▶ Prompt
Type again, exactly, the lines below from the start through the line that includes "pink marker [943,197,986,322]".

----- Task material -----

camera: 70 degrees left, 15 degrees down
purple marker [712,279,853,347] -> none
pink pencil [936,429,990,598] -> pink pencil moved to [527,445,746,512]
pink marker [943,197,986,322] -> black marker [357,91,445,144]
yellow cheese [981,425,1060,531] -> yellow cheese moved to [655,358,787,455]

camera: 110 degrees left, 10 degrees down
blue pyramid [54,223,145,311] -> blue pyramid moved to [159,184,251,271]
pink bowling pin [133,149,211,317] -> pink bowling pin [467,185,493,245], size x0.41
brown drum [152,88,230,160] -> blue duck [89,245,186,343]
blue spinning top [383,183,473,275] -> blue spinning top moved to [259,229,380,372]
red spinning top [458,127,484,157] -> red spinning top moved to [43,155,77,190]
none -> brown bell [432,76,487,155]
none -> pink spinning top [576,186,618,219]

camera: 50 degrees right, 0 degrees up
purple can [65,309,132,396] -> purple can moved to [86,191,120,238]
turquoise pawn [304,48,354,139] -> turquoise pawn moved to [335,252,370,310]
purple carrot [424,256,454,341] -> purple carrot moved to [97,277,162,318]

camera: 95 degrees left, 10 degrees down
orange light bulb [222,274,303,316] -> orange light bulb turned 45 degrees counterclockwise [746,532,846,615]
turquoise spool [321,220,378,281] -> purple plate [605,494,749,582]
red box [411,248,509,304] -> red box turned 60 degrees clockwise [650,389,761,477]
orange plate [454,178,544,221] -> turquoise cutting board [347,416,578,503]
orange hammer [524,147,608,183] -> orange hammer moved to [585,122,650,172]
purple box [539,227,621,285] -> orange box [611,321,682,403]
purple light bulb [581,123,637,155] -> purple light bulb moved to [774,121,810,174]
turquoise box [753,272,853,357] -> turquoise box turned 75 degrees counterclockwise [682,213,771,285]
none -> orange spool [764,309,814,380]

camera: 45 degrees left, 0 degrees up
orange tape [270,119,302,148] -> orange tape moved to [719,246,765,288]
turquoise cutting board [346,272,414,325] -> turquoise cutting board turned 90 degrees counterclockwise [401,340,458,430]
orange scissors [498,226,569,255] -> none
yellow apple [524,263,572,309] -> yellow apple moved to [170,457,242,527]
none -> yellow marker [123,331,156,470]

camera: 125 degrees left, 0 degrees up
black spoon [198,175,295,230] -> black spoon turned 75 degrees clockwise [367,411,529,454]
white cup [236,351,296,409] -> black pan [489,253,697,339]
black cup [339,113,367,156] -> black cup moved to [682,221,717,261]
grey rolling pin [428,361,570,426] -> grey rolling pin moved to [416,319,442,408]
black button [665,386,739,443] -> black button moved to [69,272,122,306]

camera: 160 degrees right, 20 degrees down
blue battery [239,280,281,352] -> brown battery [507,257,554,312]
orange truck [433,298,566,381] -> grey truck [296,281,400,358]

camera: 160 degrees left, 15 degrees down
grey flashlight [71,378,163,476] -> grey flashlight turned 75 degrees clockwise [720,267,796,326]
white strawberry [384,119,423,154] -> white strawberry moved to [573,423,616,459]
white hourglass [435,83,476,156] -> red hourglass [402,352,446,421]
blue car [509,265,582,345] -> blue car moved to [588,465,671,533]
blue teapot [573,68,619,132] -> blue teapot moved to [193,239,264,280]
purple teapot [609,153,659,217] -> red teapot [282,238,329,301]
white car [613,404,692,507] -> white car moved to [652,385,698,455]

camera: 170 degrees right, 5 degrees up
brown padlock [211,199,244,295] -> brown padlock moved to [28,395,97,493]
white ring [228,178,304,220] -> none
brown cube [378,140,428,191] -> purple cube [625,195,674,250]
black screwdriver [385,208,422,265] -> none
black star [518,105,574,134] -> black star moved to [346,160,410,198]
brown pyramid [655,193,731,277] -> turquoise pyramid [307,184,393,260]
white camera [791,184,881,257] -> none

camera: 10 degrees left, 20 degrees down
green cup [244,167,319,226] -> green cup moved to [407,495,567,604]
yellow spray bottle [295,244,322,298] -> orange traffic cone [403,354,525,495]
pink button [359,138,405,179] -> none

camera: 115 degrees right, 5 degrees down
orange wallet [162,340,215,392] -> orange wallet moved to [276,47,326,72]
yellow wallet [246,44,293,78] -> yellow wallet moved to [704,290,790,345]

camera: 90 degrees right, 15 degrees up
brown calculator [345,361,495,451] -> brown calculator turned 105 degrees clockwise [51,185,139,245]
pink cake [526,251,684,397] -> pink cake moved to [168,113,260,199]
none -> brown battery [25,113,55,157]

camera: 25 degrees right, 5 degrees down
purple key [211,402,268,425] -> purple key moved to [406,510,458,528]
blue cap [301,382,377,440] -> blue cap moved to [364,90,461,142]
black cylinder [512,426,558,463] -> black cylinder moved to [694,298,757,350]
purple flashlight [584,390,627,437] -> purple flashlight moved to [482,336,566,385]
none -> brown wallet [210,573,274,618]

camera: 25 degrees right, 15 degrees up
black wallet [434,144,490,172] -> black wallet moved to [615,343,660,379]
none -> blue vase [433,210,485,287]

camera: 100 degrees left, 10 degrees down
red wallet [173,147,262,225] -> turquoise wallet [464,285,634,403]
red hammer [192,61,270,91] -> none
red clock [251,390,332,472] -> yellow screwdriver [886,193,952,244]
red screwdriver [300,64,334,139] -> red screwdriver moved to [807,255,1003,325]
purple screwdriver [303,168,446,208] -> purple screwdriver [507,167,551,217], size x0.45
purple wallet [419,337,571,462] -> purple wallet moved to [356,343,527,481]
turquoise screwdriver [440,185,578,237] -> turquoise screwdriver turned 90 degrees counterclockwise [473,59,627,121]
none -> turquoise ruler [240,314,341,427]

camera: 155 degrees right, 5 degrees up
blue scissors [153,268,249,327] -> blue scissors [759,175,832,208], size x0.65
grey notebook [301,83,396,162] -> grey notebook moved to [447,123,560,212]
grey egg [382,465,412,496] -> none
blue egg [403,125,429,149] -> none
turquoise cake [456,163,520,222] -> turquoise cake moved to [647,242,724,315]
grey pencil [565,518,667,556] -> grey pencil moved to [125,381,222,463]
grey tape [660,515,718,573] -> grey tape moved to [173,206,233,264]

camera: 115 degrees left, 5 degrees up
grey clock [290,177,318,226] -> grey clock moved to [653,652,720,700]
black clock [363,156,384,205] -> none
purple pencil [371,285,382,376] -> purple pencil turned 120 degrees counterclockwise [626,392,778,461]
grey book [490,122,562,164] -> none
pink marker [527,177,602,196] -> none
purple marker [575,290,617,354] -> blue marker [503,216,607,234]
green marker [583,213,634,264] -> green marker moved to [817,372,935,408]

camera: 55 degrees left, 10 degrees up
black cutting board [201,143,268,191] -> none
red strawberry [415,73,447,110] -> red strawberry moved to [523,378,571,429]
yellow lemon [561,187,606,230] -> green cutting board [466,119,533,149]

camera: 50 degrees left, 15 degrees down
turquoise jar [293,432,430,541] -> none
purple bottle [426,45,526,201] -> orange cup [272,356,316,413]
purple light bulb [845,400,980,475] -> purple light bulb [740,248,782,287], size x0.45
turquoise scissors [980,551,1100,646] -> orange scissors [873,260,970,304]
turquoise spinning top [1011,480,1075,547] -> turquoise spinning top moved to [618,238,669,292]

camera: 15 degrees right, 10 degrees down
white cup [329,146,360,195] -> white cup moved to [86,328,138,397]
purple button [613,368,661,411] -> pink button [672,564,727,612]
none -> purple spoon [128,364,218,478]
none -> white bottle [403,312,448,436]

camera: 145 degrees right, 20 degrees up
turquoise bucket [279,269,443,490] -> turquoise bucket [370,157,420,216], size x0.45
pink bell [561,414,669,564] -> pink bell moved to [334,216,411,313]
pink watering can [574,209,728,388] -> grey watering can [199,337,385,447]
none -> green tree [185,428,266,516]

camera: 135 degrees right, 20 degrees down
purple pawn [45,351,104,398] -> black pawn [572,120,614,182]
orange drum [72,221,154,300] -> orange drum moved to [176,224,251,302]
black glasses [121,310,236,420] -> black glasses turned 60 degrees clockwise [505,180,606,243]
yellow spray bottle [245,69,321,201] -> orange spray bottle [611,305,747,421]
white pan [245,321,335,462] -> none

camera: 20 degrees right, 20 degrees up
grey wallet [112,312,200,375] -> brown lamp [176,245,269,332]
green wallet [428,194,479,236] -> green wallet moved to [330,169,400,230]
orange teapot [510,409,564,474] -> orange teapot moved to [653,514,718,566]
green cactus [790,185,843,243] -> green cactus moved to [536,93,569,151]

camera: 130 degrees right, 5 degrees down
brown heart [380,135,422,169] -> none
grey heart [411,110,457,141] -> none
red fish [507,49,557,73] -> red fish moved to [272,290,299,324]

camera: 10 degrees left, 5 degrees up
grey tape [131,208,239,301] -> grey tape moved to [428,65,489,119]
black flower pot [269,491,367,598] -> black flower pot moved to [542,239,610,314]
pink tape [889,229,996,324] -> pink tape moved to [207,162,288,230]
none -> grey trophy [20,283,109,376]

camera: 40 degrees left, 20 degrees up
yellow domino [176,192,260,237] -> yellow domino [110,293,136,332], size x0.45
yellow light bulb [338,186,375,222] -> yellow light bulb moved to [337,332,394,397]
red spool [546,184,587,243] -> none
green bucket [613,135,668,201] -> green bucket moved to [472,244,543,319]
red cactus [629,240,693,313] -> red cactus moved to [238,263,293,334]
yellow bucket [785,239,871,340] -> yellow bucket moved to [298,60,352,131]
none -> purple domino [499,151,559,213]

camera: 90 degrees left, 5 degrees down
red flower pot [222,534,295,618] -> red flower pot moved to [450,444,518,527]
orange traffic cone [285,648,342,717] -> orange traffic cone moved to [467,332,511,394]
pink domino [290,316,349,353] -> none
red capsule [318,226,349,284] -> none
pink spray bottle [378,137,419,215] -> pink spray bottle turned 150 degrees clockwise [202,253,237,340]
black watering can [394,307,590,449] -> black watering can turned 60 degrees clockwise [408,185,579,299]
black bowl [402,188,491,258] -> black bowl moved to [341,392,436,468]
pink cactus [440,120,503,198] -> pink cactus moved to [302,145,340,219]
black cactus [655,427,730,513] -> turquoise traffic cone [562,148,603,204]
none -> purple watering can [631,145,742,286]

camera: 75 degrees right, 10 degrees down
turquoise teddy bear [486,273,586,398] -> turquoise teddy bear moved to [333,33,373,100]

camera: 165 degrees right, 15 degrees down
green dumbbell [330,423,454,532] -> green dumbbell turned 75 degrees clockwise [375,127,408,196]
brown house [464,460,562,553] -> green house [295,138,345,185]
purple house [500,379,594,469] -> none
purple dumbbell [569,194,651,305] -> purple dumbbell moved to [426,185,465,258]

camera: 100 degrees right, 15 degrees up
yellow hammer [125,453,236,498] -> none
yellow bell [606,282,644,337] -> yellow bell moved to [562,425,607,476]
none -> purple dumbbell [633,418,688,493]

-----

▶ Expected answer
camera: 70 degrees left, 15 degrees down
purple marker [712,279,853,347] -> none
pink pencil [936,429,990,598] -> pink pencil moved to [527,445,746,512]
pink marker [943,197,986,322] -> black marker [357,91,445,144]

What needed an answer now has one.